= Beginning of Section =

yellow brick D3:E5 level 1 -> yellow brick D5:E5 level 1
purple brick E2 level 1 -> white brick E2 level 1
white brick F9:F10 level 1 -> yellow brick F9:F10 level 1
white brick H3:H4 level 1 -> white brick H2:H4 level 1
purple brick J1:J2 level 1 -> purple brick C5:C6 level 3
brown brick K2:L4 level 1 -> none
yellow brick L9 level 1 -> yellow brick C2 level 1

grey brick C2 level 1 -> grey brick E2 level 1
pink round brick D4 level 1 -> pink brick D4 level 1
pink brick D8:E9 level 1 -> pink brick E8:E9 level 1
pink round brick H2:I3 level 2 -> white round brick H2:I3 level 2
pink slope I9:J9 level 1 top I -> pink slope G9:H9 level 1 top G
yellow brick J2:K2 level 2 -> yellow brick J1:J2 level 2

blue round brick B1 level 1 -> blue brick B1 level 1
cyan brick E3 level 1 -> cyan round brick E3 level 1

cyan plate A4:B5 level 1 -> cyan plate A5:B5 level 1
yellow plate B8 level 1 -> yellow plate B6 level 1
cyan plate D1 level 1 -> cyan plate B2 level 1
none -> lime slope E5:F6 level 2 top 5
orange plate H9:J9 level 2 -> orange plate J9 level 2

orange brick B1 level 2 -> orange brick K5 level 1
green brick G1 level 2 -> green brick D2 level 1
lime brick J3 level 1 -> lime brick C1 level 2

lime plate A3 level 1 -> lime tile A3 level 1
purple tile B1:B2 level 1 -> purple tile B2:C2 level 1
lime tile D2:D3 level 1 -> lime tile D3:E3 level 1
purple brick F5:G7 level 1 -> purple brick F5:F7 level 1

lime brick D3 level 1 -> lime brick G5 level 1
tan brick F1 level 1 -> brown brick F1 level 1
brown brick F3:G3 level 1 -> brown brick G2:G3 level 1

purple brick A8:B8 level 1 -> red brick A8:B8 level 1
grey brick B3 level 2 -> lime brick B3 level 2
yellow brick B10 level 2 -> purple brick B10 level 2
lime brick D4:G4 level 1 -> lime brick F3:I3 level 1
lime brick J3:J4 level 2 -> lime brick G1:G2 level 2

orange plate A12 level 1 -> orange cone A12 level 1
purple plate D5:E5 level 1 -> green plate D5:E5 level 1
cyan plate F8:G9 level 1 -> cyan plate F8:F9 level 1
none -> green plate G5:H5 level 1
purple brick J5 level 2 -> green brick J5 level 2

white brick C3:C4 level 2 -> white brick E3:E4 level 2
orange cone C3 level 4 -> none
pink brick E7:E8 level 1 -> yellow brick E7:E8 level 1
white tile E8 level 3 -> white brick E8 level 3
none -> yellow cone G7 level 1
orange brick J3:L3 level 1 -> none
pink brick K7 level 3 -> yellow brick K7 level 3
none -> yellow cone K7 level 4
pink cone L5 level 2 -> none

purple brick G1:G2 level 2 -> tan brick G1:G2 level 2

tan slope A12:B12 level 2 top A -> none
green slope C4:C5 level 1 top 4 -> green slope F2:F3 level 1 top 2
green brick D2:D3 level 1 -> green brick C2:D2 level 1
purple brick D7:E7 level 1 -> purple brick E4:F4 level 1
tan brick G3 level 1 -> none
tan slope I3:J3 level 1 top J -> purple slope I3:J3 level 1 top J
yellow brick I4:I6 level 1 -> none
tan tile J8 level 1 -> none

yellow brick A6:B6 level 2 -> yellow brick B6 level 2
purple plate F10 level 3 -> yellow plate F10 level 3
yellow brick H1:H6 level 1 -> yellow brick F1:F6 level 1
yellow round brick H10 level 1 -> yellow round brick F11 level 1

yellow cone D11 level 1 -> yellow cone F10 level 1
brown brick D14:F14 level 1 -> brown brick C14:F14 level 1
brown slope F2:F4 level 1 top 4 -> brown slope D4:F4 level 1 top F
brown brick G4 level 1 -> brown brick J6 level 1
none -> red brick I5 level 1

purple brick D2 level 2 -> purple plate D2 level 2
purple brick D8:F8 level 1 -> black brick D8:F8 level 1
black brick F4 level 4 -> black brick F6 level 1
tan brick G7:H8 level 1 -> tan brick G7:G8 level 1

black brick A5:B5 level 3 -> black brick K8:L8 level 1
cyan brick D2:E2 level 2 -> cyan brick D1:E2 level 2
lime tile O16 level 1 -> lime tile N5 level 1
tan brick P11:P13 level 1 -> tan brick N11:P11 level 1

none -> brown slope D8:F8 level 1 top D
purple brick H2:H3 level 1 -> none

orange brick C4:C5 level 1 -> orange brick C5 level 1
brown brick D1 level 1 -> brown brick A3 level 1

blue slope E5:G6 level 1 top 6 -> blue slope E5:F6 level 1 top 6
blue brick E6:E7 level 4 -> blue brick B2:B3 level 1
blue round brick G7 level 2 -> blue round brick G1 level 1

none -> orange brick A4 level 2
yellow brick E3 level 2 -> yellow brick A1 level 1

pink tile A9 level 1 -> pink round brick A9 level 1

= End of Section =

→ Your objective: Take the entries above and repeat them. Alter nothing.

→ Solution:
yellow brick D3:E5 level 1 -> yellow brick D5:E5 level 1
purple brick E2 level 1 -> white brick E2 level 1
white brick F9:F10 level 1 -> yellow brick F9:F10 level 1
white brick H3:H4 level 1 -> white brick H2:H4 level 1
purple brick J1:J2 level 1 -> purple brick C5:C6 level 3
brown brick K2:L4 level 1 -> none
yellow brick L9 level 1 -> yellow brick C2 level 1

grey brick C2 level 1 -> grey brick E2 level 1
pink round brick D4 level 1 -> pink brick D4 level 1
pink brick D8:E9 level 1 -> pink brick E8:E9 level 1
pink round brick H2:I3 level 2 -> white round brick H2:I3 level 2
pink slope I9:J9 level 1 top I -> pink slope G9:H9 level 1 top G
yellow brick J2:K2 level 2 -> yellow brick J1:J2 level 2

blue round brick B1 level 1 -> blue brick B1 level 1
cyan brick E3 level 1 -> cyan round brick E3 level 1

cyan plate A4:B5 level 1 -> cyan plate A5:B5 level 1
yellow plate B8 level 1 -> yellow plate B6 level 1
cyan plate D1 level 1 -> cyan plate B2 level 1
none -> lime slope E5:F6 level 2 top 5
orange plate H9:J9 level 2 -> orange plate J9 level 2

orange brick B1 level 2 -> orange brick K5 level 1
green brick G1 level 2 -> green brick D2 level 1
lime brick J3 level 1 -> lime brick C1 level 2

lime plate A3 level 1 -> lime tile A3 level 1
purple tile B1:B2 level 1 -> purple tile B2:C2 level 1
lime tile D2:D3 level 1 -> lime tile D3:E3 level 1
purple brick F5:G7 level 1 -> purple brick F5:F7 level 1

lime brick D3 level 1 -> lime brick G5 level 1
tan brick F1 level 1 -> brown brick F1 level 1
brown brick F3:G3 level 1 -> brown brick G2:G3 level 1

purple brick A8:B8 level 1 -> red brick A8:B8 level 1
grey brick B3 level 2 -> lime brick B3 level 2
yellow brick B10 level 2 -> purple brick B10 level 2
lime brick D4:G4 level 1 -> lime brick F3:I3 level 1
lime brick J3:J4 level 2 -> lime brick G1:G2 level 2

orange plate A12 level 1 -> orange cone A12 level 1
purple plate D5:E5 level 1 -> green plate D5:E5 level 1
cyan plate F8:G9 level 1 -> cyan plate F8:F9 level 1
none -> green plate G5:H5 level 1
purple brick J5 level 2 -> green brick J5 level 2

white brick C3:C4 level 2 -> white brick E3:E4 level 2
orange cone C3 level 4 -> none
pink brick E7:E8 level 1 -> yellow brick E7:E8 level 1
white tile E8 level 3 -> white brick E8 level 3
none -> yellow cone G7 level 1
orange brick J3:L3 level 1 -> none
pink brick K7 level 3 -> yellow brick K7 level 3
none -> yellow cone K7 level 4
pink cone L5 level 2 -> none

purple brick G1:G2 level 2 -> tan brick G1:G2 level 2

tan slope A12:B12 level 2 top A -> none
green slope C4:C5 level 1 top 4 -> green slope F2:F3 level 1 top 2
green brick D2:D3 level 1 -> green brick C2:D2 level 1
purple brick D7:E7 level 1 -> purple brick E4:F4 level 1
tan brick G3 level 1 -> none
tan slope I3:J3 level 1 top J -> purple slope I3:J3 level 1 top J
yellow brick I4:I6 level 1 -> none
tan tile J8 level 1 -> none

yellow brick A6:B6 level 2 -> yellow brick B6 level 2
purple plate F10 level 3 -> yellow plate F10 level 3
yellow brick H1:H6 level 1 -> yellow brick F1:F6 level 1
yellow round brick H10 level 1 -> yellow round brick F11 level 1

yellow cone D11 level 1 -> yellow cone F10 level 1
brown brick D14:F14 level 1 -> brown brick C14:F14 level 1
brown slope F2:F4 level 1 top 4 -> brown slope D4:F4 level 1 top F
brown brick G4 level 1 -> brown brick J6 level 1
none -> red brick I5 level 1

purple brick D2 level 2 -> purple plate D2 level 2
purple brick D8:F8 level 1 -> black brick D8:F8 level 1
black brick F4 level 4 -> black brick F6 level 1
tan brick G7:H8 level 1 -> tan brick G7:G8 level 1

black brick A5:B5 level 3 -> black brick K8:L8 level 1
cyan brick D2:E2 level 2 -> cyan brick D1:E2 level 2
lime tile O16 level 1 -> lime tile N5 level 1
tan brick P11:P13 level 1 -> tan brick N11:P11 level 1

none -> brown slope D8:F8 level 1 top D
purple brick H2:H3 level 1 -> none

orange brick C4:C5 level 1 -> orange brick C5 level 1
brown brick D1 level 1 -> brown brick A3 level 1

blue slope E5:G6 level 1 top 6 -> blue slope E5:F6 level 1 top 6
blue brick E6:E7 level 4 -> blue brick B2:B3 level 1
blue round brick G7 level 2 -> blue round brick G1 level 1

none -> orange brick A4 level 2
yellow brick E3 level 2 -> yellow brick A1 level 1

pink tile A9 level 1 -> pink round brick A9 level 1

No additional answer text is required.